WHAT IS REQUIRED: Reply with nothing but how many lines in the entries below include "stick".

DATASET ENTRIES:
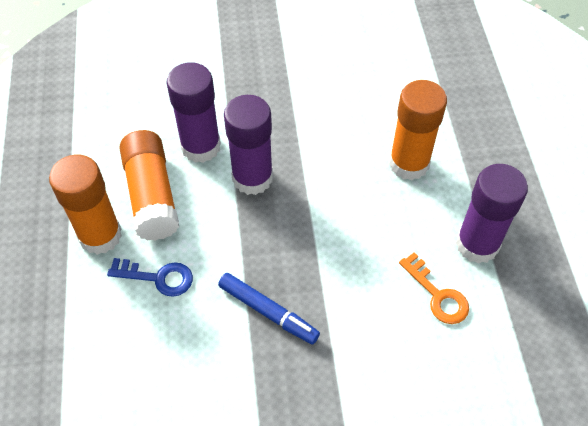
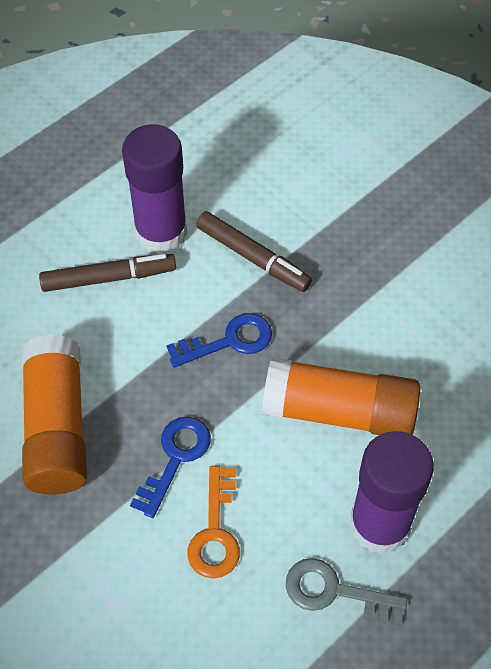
blue key: 1 -> 2
blue marker: 1 -> 0
brown marker: 0 -> 2
grey key: 0 -> 1
orange glue stick: 3 -> 2
purple glue stick: 3 -> 2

ANSWER BOX: 2